Recorded information section start
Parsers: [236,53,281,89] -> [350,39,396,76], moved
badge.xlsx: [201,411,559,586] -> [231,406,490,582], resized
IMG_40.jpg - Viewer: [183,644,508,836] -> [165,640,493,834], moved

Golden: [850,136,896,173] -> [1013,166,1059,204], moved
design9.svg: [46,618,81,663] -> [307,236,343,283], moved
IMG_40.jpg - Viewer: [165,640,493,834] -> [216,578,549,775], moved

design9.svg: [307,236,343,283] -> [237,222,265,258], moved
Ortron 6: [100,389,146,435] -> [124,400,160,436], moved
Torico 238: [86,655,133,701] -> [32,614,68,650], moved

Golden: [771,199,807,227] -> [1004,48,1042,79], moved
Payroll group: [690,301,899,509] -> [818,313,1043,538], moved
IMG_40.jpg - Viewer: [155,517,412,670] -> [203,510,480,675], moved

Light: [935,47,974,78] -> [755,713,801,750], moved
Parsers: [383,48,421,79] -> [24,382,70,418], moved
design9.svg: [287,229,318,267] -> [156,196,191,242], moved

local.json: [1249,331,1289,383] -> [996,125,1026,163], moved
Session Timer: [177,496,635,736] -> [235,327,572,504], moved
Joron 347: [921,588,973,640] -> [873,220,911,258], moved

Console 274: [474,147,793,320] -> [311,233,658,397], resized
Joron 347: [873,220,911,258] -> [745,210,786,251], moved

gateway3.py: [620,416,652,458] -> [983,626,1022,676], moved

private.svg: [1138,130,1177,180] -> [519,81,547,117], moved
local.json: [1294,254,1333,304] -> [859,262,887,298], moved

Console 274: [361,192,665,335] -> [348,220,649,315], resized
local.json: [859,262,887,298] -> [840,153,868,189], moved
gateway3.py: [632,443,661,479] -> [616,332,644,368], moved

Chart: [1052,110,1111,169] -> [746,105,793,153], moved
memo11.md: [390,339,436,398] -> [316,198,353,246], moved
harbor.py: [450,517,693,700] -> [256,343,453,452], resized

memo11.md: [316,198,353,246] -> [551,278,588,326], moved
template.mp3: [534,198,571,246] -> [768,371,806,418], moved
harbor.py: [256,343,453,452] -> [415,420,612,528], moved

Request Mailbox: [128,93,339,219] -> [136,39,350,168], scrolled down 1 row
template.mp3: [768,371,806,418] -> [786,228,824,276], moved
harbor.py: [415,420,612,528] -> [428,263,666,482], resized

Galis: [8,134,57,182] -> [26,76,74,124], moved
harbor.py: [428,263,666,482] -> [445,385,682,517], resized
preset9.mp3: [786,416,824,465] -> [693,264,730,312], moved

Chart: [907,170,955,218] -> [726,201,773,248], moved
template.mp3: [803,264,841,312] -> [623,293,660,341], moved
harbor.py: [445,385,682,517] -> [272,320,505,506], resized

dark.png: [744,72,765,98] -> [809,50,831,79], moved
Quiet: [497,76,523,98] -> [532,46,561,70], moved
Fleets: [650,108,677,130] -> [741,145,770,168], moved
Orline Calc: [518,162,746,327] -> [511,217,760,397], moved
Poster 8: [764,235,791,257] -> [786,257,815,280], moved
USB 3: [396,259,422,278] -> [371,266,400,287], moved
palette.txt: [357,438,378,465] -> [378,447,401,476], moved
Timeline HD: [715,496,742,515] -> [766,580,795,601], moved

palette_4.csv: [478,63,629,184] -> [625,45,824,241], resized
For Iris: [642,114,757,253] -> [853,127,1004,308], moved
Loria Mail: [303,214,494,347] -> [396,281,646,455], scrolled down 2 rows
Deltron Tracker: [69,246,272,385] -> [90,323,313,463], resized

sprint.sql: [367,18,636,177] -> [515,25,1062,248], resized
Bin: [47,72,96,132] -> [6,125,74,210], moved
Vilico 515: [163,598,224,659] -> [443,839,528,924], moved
Recorded information section end
▶ **What to do**
Give the number of lines in the records that contain the string "down", and write nothing besides that number.

▶ **Answer for this exercise**
2